→ Problem details
Among the records, which lines hold the word "marrón"? Pick them out.

(Image sets with object changes)
- - - -
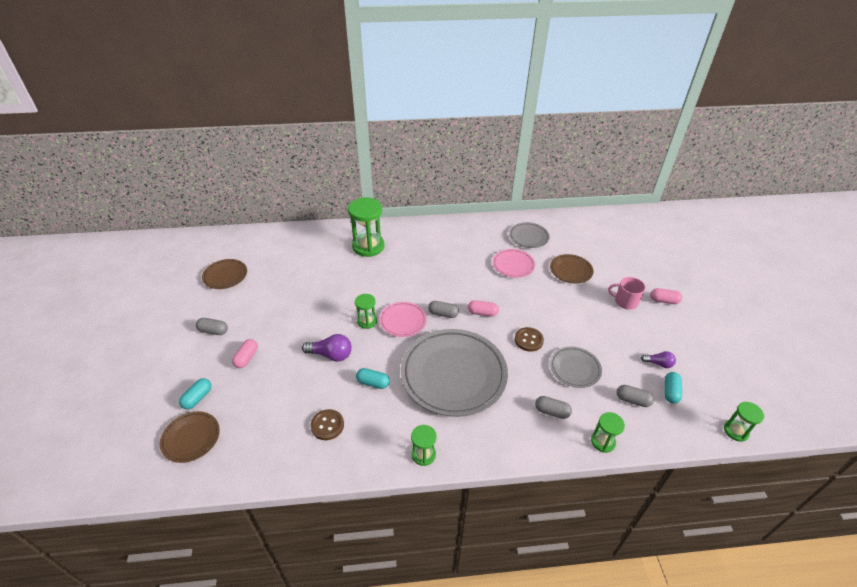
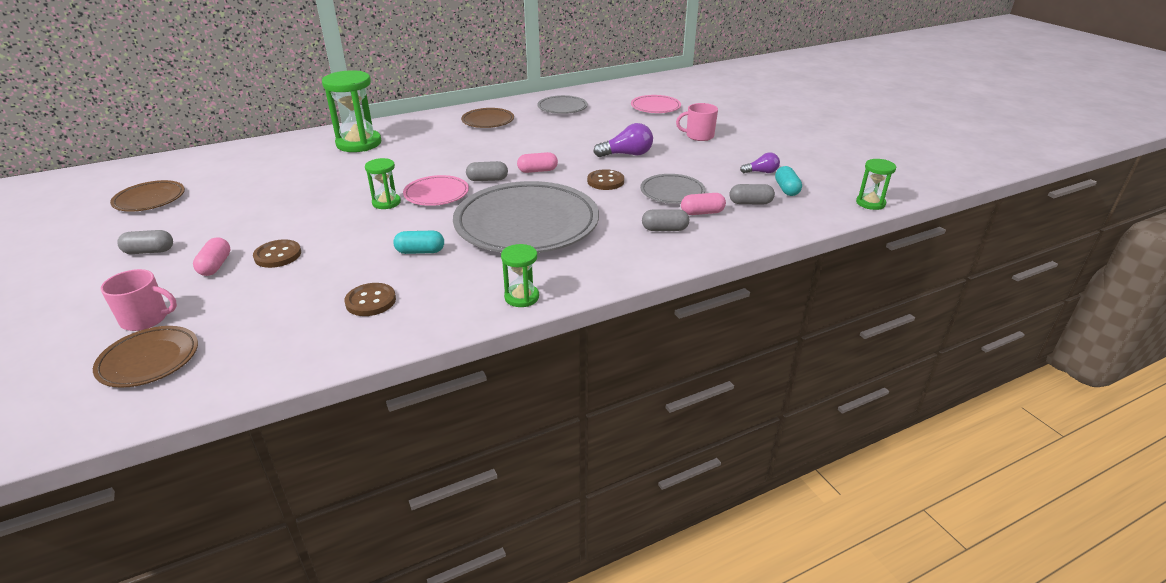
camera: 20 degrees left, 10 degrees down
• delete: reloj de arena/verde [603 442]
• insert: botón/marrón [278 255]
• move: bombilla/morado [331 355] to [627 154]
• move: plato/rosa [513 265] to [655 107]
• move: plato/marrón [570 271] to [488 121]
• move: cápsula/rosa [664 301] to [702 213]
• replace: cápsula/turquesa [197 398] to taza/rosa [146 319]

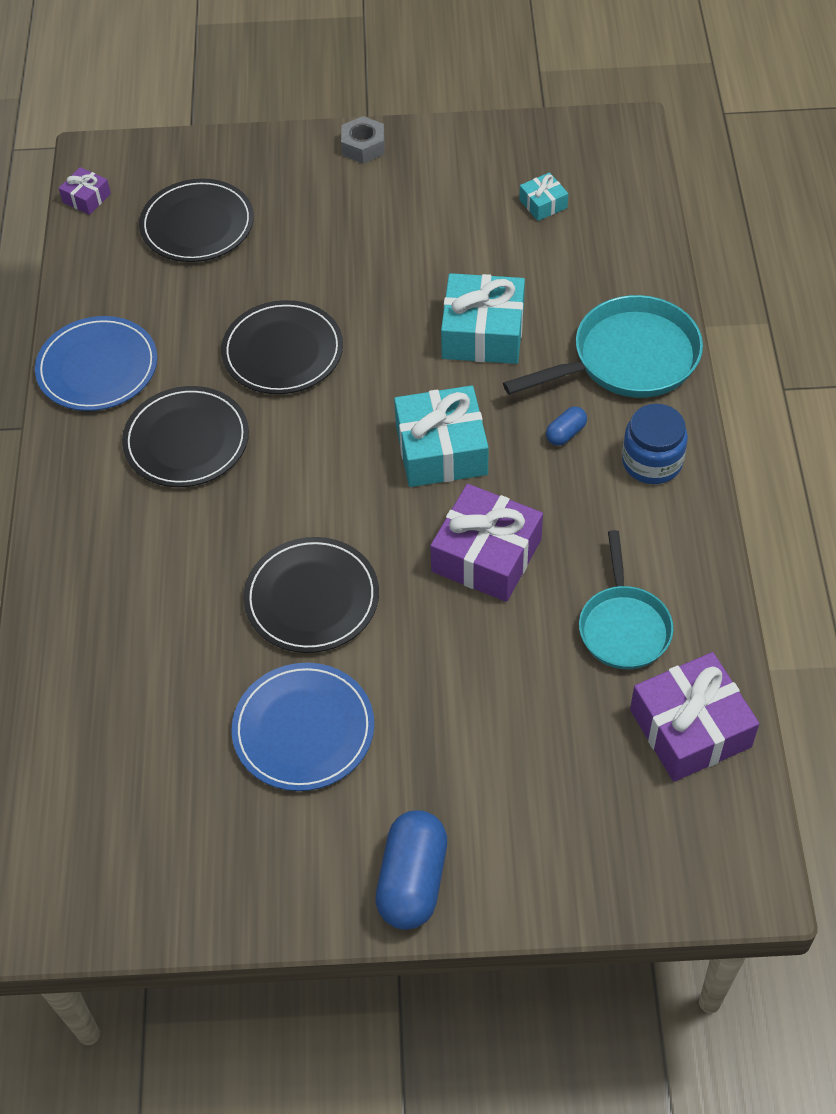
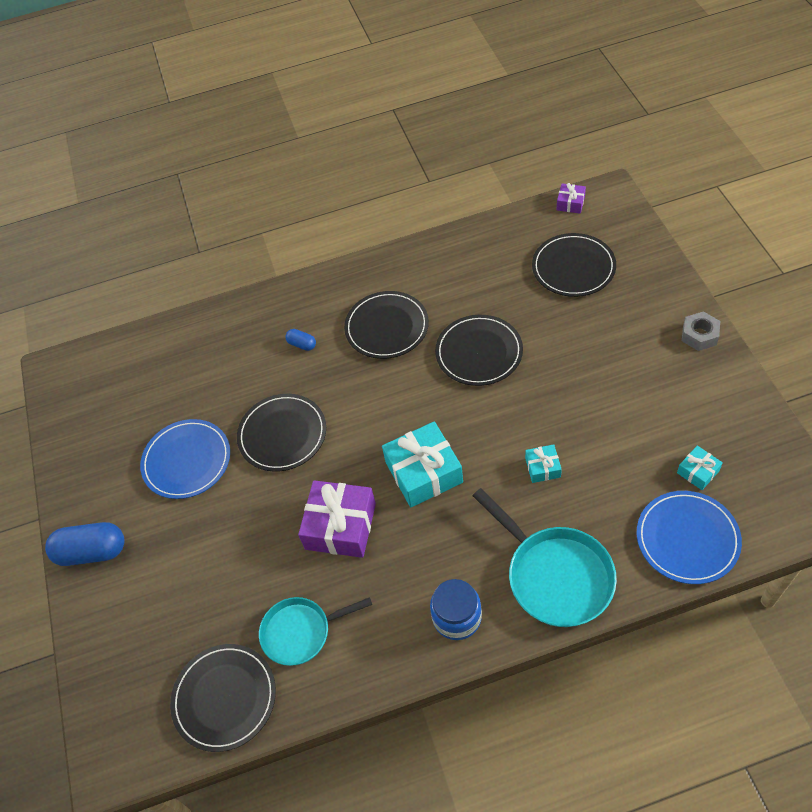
camera: 80 degrees right, 0 degrees up
• move: plato/azul [97 367] to [687 539]
• move: cápsula/azul [565 433] to [302 344]
• replace: regalo/morado [690 728] to plato/negro [224 698]
• resize: regalo/turquesa [483 333] = [542 467] x0.49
- - - -
→ Output for this exercise
• insert: botón/marrón [278 255]
• move: plato/marrón [570 271] to [488 121]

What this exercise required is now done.